→ **Required work**: The listing is to be transcribed in full, with its images left out.

——

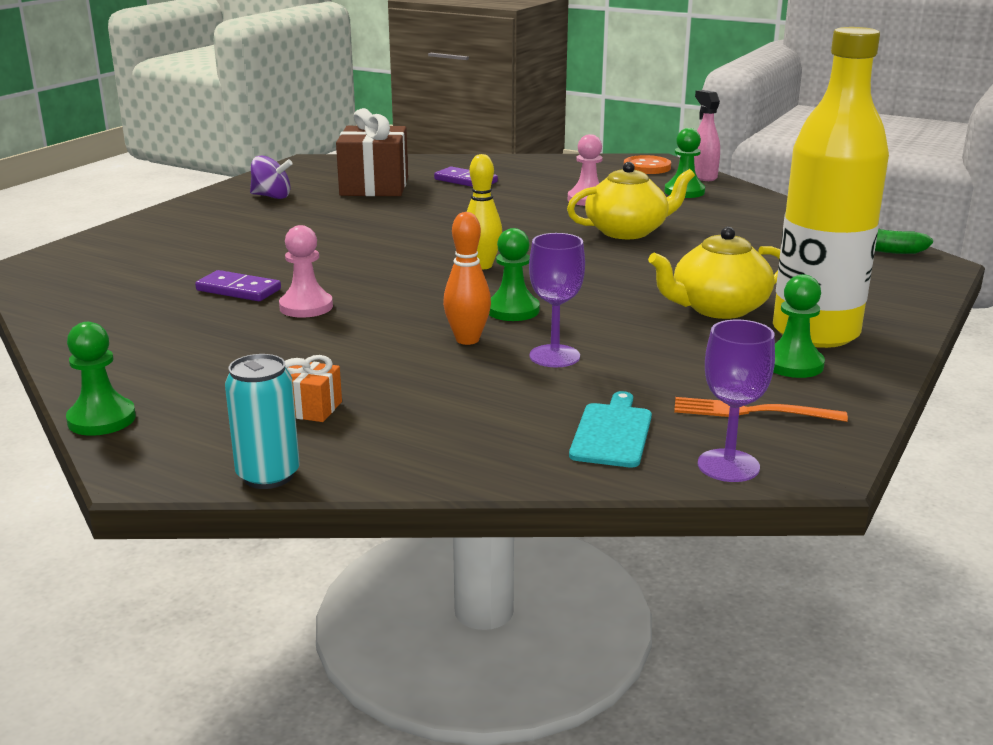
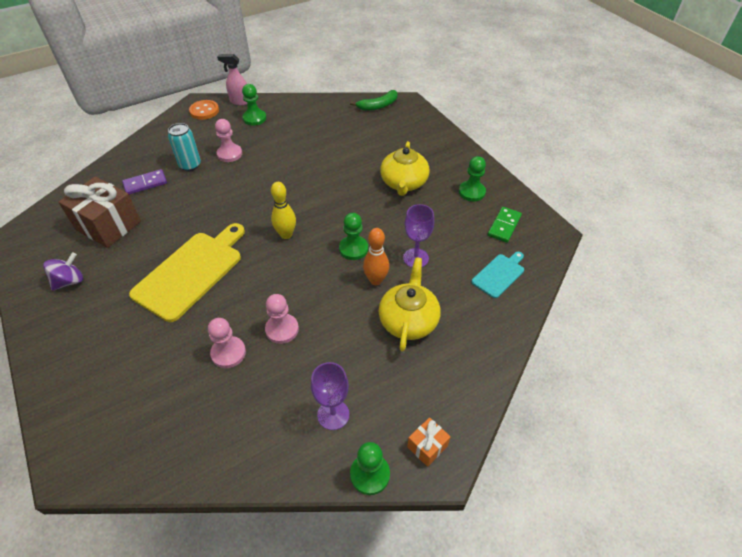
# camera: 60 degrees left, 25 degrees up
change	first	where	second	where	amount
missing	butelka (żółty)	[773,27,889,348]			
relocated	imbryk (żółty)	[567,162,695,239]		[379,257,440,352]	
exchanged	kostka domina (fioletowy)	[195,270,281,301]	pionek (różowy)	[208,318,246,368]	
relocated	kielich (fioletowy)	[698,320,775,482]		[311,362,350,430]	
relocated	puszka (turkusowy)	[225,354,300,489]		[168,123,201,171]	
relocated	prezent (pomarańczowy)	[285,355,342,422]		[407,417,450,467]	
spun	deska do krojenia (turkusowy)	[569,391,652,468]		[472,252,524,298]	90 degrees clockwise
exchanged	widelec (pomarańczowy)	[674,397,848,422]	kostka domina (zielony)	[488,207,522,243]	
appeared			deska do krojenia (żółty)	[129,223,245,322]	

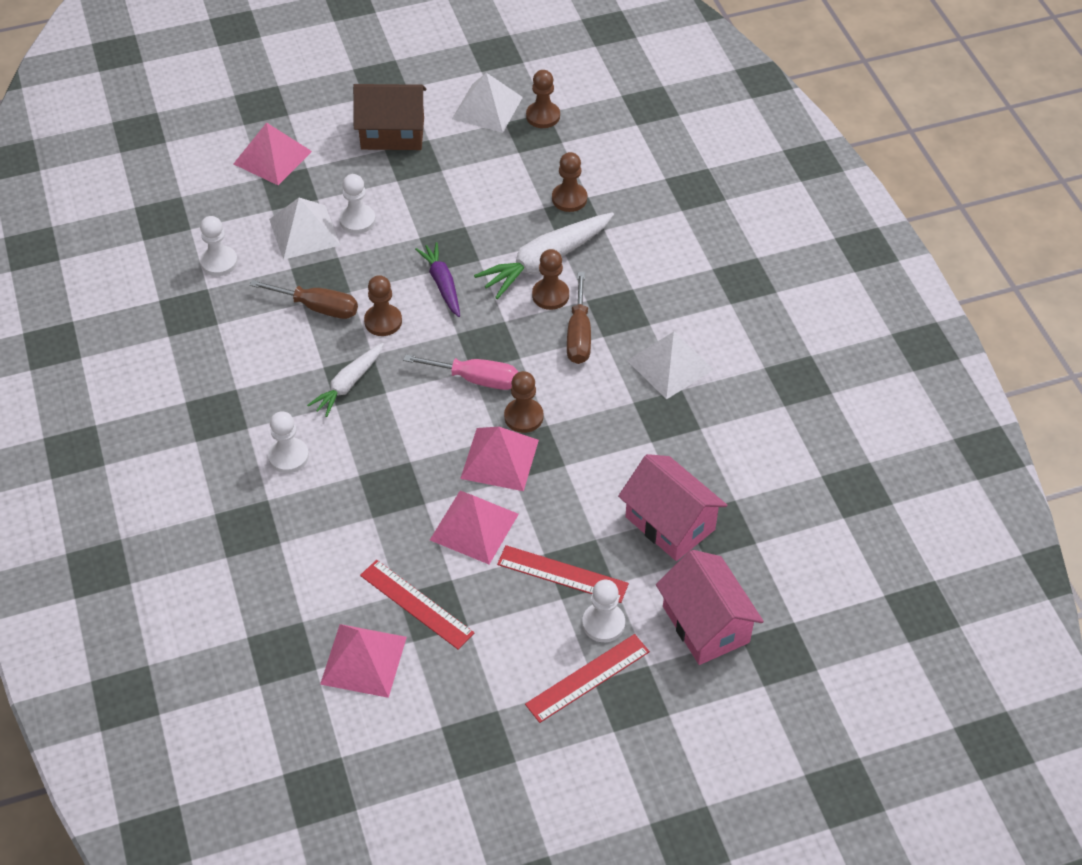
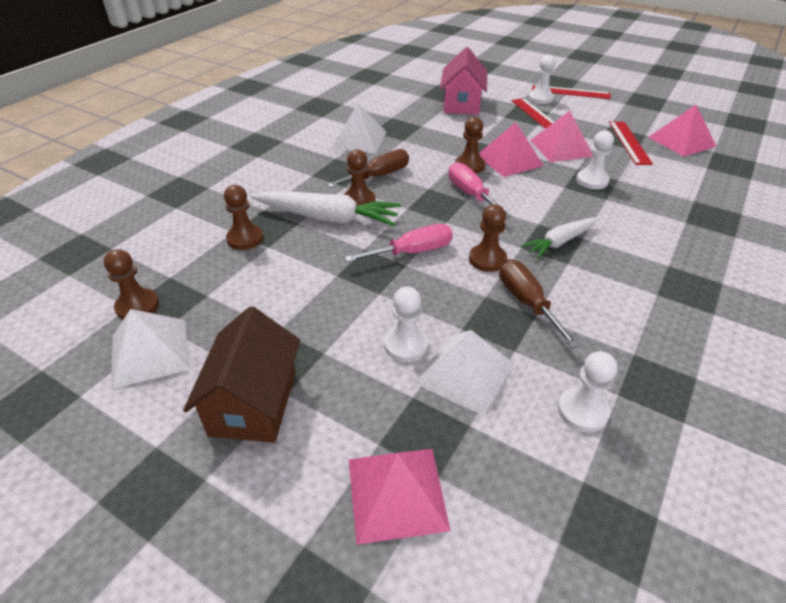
# camera: 130 degrees left, 10 degrees down
change	first	where	second	where	amount
spun	domek (brązowy)	[353,84,426,150]		[183,306,300,443]	45 degrees clockwise
exchanged	marchewka (fioletowy)	[415,242,460,317]	śrubokręt (różowy)	[345,224,453,262]	
spun	marchewka (biały)	[307,343,384,417]		[521,217,598,258]	150 degrees clockwise
relocated	pionek (biały)	[268,411,309,473]		[576,130,614,189]	
missing	domek (różowy)	[656,550,764,665]			

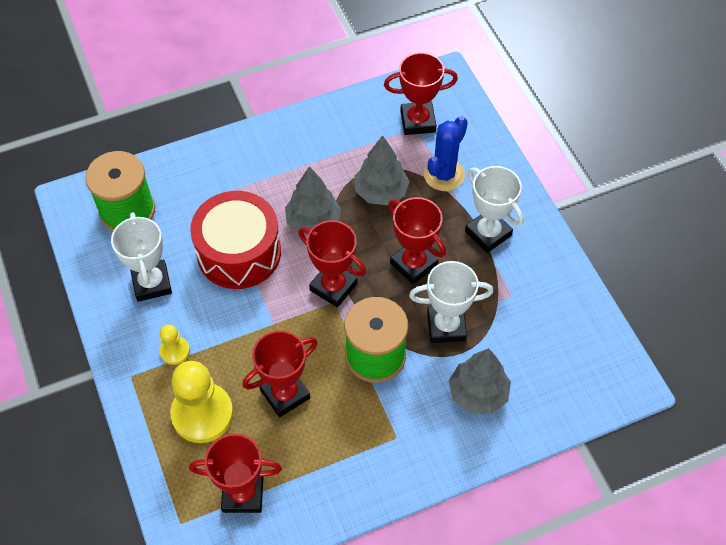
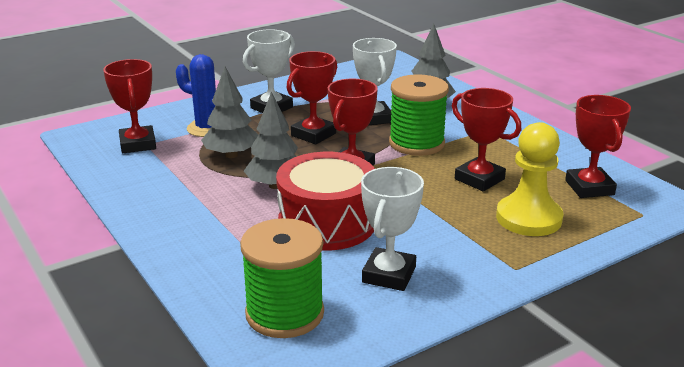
# camera: 100 degrees left, 30 degrees down
change	first	where	second	where	amount
spun	puchar (biały)	[111,212,172,302]		[361,167,424,291]	45 degrees counterclockwise
missing	pionek (żółty)	[159,324,190,365]			

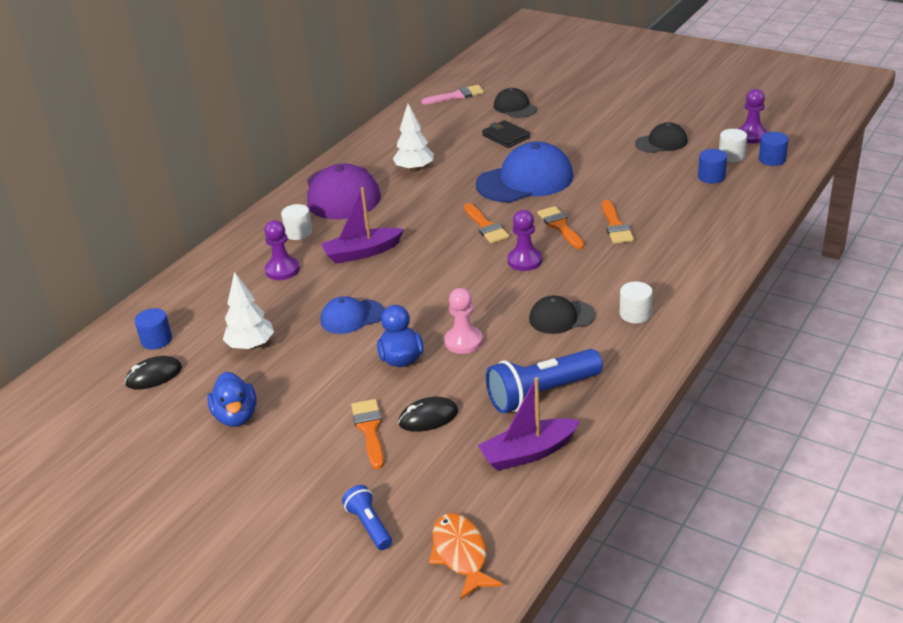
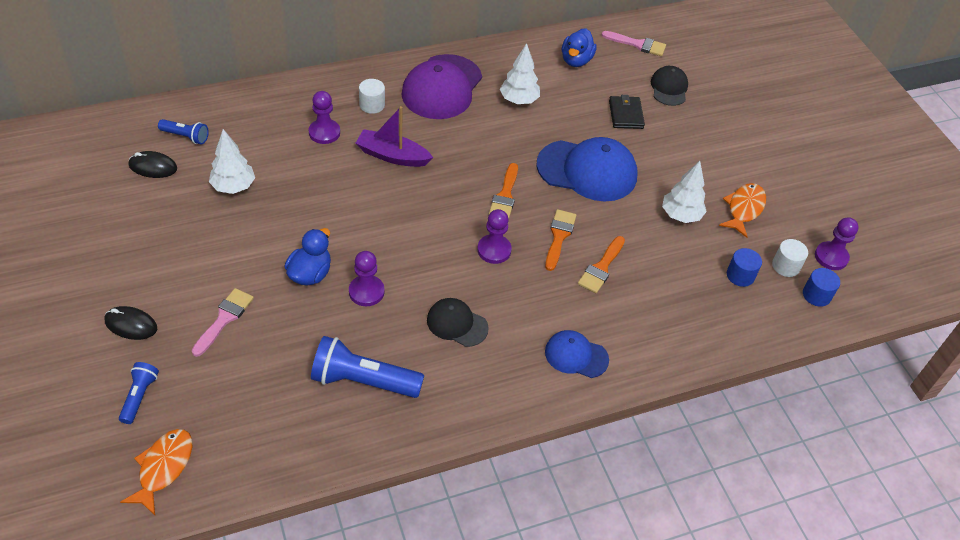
# camera: 30 degrees right, 15 degrees up
change	first	where	second	where	amount
exchanged	czapka (czarny)	[635,122,688,153]	ryba (pomarańczowy)	[719,183,766,238]	
missing	walec (biały)	[620,282,653,323]			
colour	pionek (różowy)	[444,288,483,354]	pionek (fioletowy)	[349,251,385,306]	
relocated	czapka (niebieski)	[320,296,384,334]		[545,330,609,378]	
exchanged	walec (niebieski)	[135,308,172,350]	latarka (niebieski)	[158,119,209,144]	
relocated	kaczka (niebieski)	[207,372,257,427]		[562,28,597,67]	
missing	łódka (fioletowy)	[477,377,580,471]			
relocated	myszka (czarny)	[398,397,458,432]		[104,306,157,340]	
colour	pędzel (pomarańczowy)	[351,399,384,469]	pędzel (różowy)	[192,288,254,357]	
appeared			drzewko (biały)	[662,161,707,223]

——

→ **Response area**:
# camera: 60 degrees left, 25 degrees up
change	first	where	second	where	amount
missing	butelka (żółty)	[773,27,889,348]			
relocated	imbryk (żółty)	[567,162,695,239]		[379,257,440,352]	
exchanged	kostka domina (fioletowy)	[195,270,281,301]	pionek (różowy)	[208,318,246,368]	
relocated	kielich (fioletowy)	[698,320,775,482]		[311,362,350,430]	
relocated	puszka (turkusowy)	[225,354,300,489]		[168,123,201,171]	
relocated	prezent (pomarańczowy)	[285,355,342,422]		[407,417,450,467]	
spun	deska do krojenia (turkusowy)	[569,391,652,468]		[472,252,524,298]	90 degrees clockwise
exchanged	widelec (pomarańczowy)	[674,397,848,422]	kostka domina (zielony)	[488,207,522,243]	
appeared			deska do krojenia (żółty)	[129,223,245,322]	

# camera: 130 degrees left, 10 degrees down
change	first	where	second	where	amount
spun	domek (brązowy)	[353,84,426,150]		[183,306,300,443]	45 degrees clockwise
exchanged	marchewka (fioletowy)	[415,242,460,317]	śrubokręt (różowy)	[345,224,453,262]	
spun	marchewka (biały)	[307,343,384,417]		[521,217,598,258]	150 degrees clockwise
relocated	pionek (biały)	[268,411,309,473]		[576,130,614,189]	
missing	domek (różowy)	[656,550,764,665]			

# camera: 100 degrees left, 30 degrees down
change	first	where	second	where	amount
spun	puchar (biały)	[111,212,172,302]		[361,167,424,291]	45 degrees counterclockwise
missing	pionek (żółty)	[159,324,190,365]			

# camera: 30 degrees right, 15 degrees up
change	first	where	second	where	amount
exchanged	czapka (czarny)	[635,122,688,153]	ryba (pomarańczowy)	[719,183,766,238]	
missing	walec (biały)	[620,282,653,323]			
colour	pionek (różowy)	[444,288,483,354]	pionek (fioletowy)	[349,251,385,306]	
relocated	czapka (niebieski)	[320,296,384,334]		[545,330,609,378]	
exchanged	walec (niebieski)	[135,308,172,350]	latarka (niebieski)	[158,119,209,144]	
relocated	kaczka (niebieski)	[207,372,257,427]		[562,28,597,67]	
missing	łódka (fioletowy)	[477,377,580,471]			
relocated	myszka (czarny)	[398,397,458,432]		[104,306,157,340]	
colour	pędzel (pomarańczowy)	[351,399,384,469]	pędzel (różowy)	[192,288,254,357]	
appeared			drzewko (biały)	[662,161,707,223]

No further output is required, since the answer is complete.